*** Begin section ***

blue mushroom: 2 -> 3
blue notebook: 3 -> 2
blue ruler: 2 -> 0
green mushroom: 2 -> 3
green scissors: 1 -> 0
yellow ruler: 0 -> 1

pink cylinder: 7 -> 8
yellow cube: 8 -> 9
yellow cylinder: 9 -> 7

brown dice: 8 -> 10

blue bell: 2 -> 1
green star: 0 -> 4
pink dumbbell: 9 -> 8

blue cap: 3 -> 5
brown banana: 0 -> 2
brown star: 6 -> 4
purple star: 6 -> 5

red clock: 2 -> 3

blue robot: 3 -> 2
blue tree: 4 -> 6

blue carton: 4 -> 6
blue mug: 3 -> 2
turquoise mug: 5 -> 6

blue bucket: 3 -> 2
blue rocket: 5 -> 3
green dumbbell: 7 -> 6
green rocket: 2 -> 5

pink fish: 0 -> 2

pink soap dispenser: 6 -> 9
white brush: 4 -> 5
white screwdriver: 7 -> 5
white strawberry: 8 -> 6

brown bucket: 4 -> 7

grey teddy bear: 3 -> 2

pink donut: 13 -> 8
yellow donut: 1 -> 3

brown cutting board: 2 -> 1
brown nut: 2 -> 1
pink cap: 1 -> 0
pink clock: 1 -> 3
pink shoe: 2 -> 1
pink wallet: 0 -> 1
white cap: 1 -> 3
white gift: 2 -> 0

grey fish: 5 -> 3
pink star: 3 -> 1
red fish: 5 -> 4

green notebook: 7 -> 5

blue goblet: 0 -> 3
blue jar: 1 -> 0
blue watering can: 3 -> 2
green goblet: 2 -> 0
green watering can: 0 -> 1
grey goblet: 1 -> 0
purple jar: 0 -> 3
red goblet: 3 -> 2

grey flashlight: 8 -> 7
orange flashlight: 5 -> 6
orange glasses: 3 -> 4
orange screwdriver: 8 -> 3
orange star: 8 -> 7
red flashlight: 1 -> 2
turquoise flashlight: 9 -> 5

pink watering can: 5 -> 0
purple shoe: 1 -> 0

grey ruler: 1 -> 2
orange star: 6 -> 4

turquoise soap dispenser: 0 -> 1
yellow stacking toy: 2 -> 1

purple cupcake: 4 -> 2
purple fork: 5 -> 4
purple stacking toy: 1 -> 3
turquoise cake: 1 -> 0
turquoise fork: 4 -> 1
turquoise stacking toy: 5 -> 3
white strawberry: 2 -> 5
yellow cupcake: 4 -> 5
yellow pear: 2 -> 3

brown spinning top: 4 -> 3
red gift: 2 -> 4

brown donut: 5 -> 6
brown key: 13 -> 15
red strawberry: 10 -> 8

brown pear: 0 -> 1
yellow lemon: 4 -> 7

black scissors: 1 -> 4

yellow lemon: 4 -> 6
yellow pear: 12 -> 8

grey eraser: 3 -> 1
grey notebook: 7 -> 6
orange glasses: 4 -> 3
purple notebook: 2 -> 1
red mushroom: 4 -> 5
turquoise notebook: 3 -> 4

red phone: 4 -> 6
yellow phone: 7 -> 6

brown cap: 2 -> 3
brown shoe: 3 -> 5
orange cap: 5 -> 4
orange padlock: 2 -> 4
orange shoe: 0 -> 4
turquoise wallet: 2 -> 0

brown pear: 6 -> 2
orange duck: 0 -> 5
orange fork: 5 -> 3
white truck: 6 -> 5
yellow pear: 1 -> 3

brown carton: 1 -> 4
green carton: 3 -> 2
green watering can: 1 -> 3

*** End section ***

• [Description of the task]: Please find every line in the listing that holds the string "notebook" and copy it.

• [Reply to the task]:
blue notebook: 3 -> 2
green notebook: 7 -> 5
grey notebook: 7 -> 6
purple notebook: 2 -> 1
turquoise notebook: 3 -> 4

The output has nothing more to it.